§ Directions for this task
Every record that follows must be duplicated exactly, with images left out.
══════════
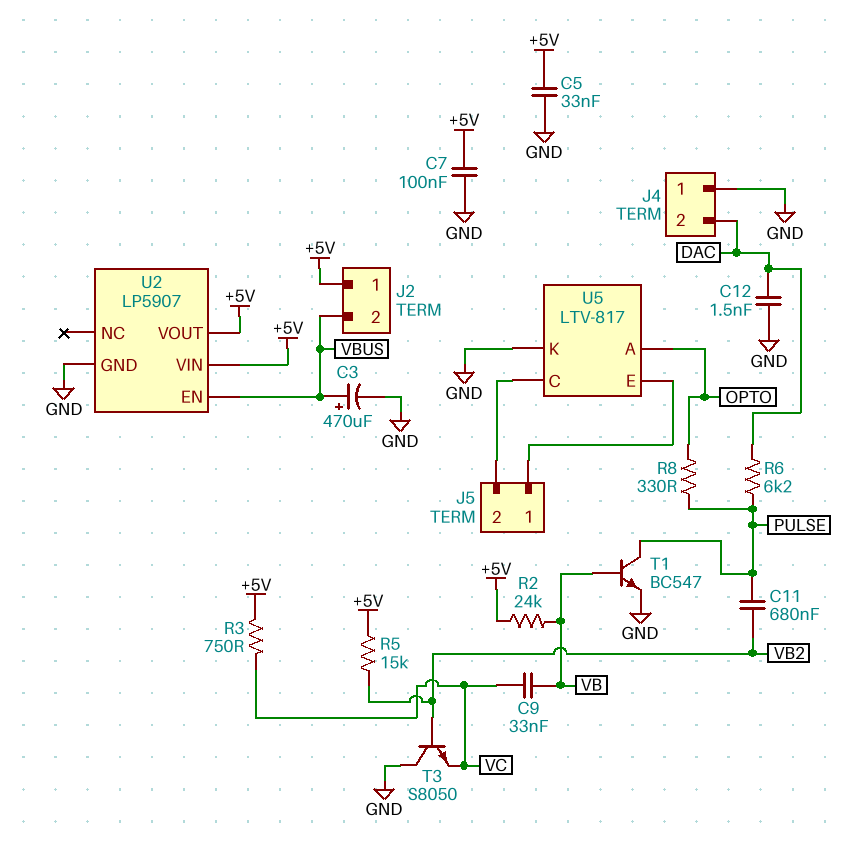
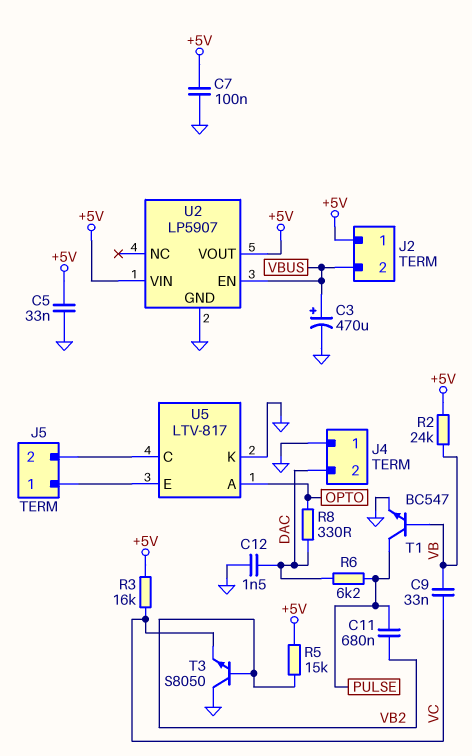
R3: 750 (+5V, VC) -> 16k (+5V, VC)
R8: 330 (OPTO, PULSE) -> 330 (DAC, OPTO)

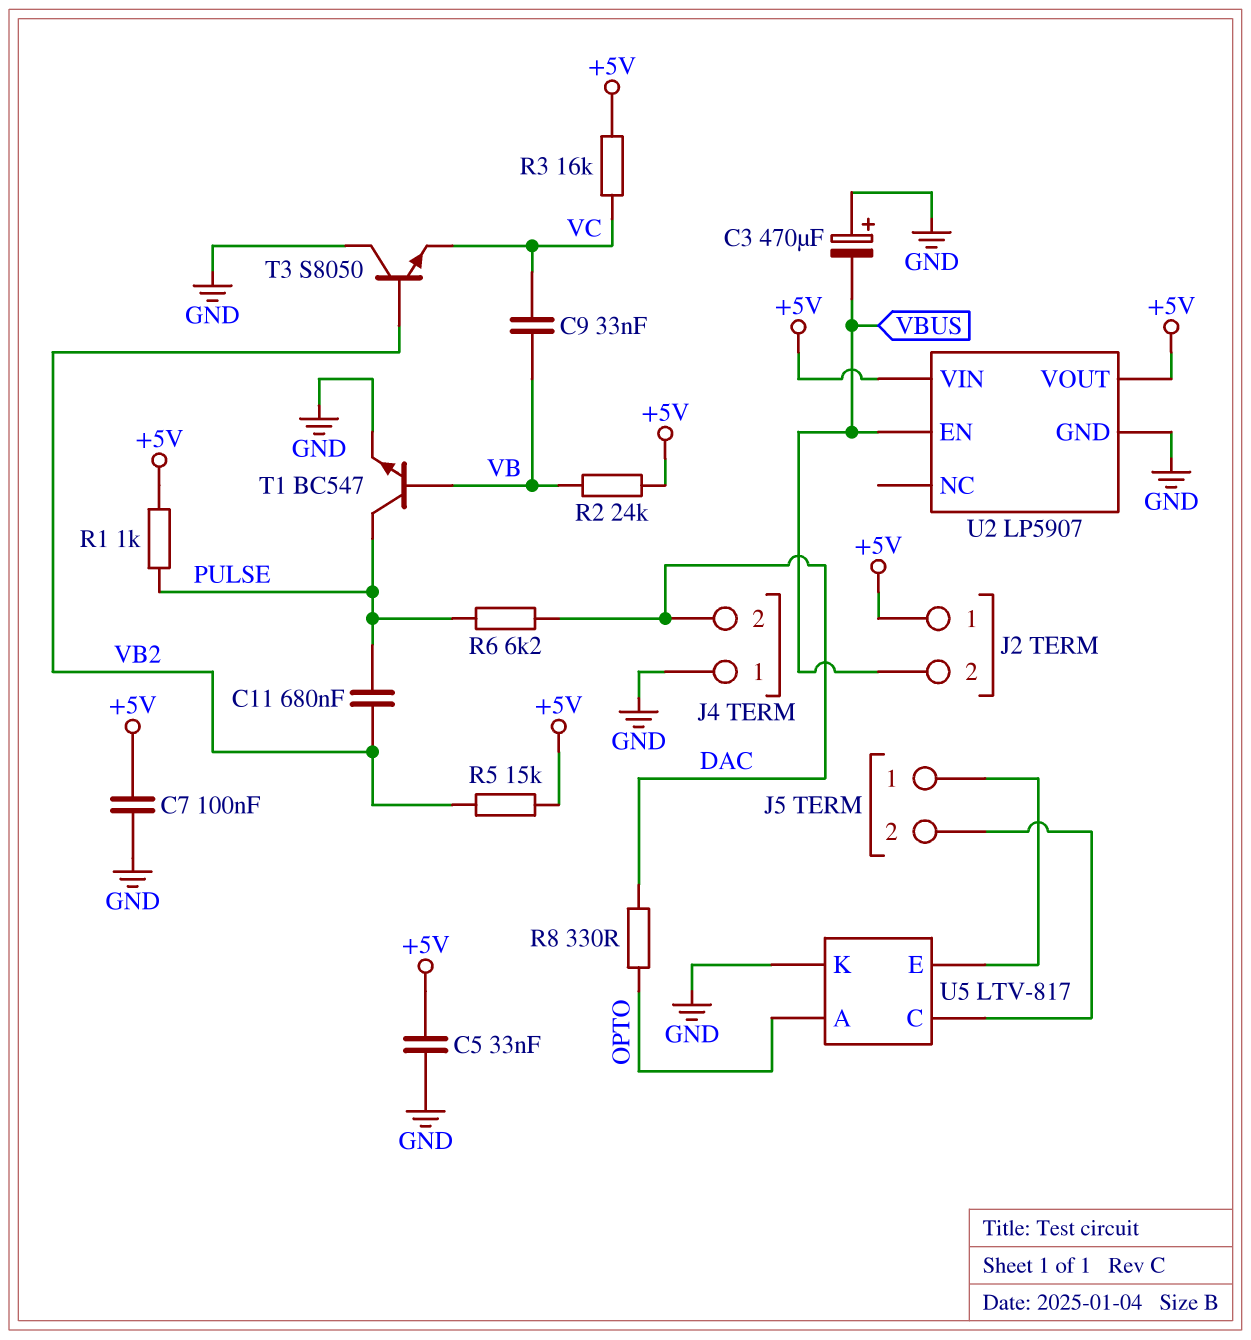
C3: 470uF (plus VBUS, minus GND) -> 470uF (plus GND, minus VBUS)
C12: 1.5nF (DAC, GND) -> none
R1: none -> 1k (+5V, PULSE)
══════════
§ Solution to the problem
R3: 750 (+5V, VC) -> 16k (+5V, VC)
R8: 330 (OPTO, PULSE) -> 330 (DAC, OPTO)

C3: 470uF (plus VBUS, minus GND) -> 470uF (plus GND, minus VBUS)
C12: 1.5nF (DAC, GND) -> none
R1: none -> 1k (+5V, PULSE)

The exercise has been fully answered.